What the task requires:
Restate word for word the lines that run from the one containing "The second view gained the soap" to the last line of the data, both ends included.

(Scene edit records)

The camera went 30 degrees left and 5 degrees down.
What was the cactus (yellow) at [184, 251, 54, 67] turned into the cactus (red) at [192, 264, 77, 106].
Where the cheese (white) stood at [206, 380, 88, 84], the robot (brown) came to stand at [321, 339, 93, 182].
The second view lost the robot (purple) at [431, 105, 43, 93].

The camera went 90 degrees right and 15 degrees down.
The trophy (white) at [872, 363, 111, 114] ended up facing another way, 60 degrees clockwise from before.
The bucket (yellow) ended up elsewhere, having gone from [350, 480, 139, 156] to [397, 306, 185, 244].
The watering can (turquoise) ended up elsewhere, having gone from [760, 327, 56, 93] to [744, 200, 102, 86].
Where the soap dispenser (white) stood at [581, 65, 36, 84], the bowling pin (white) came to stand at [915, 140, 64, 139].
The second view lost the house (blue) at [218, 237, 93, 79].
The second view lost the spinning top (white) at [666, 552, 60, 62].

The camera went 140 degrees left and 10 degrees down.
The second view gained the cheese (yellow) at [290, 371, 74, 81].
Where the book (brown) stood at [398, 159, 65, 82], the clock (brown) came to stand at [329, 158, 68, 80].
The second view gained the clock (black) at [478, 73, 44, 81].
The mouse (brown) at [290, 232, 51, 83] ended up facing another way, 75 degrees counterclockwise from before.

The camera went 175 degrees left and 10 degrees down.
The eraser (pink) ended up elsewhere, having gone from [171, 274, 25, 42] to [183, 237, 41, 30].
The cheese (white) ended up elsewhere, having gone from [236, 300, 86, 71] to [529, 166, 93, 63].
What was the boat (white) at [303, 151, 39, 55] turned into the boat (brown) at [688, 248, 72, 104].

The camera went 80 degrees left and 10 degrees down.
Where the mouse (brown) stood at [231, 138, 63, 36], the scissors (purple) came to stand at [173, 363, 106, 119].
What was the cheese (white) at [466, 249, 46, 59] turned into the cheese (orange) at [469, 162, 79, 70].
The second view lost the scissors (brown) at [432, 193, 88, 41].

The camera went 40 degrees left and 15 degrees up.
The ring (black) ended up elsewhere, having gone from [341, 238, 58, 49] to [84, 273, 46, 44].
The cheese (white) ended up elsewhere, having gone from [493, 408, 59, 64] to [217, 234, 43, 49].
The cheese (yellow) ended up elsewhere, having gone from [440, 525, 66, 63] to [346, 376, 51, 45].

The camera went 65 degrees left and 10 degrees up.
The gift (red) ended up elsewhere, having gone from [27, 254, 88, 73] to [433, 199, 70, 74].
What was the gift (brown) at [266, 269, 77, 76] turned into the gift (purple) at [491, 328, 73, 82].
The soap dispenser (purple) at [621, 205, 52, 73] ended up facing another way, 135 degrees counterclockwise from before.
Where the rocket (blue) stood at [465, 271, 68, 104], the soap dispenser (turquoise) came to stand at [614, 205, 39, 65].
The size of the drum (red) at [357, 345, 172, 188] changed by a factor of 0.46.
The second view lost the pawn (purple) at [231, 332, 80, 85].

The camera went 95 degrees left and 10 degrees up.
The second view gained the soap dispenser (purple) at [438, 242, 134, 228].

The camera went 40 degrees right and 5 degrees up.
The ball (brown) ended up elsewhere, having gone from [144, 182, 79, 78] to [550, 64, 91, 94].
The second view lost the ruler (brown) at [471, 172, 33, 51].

Solution to this exercise:
The second view gained the soap dispenser (purple) at [438, 242, 134, 228].

The camera went 40 degrees right and 5 degrees up.
The ball (brown) ended up elsewhere, having gone from [144, 182, 79, 78] to [550, 64, 91, 94].
The second view lost the ruler (brown) at [471, 172, 33, 51].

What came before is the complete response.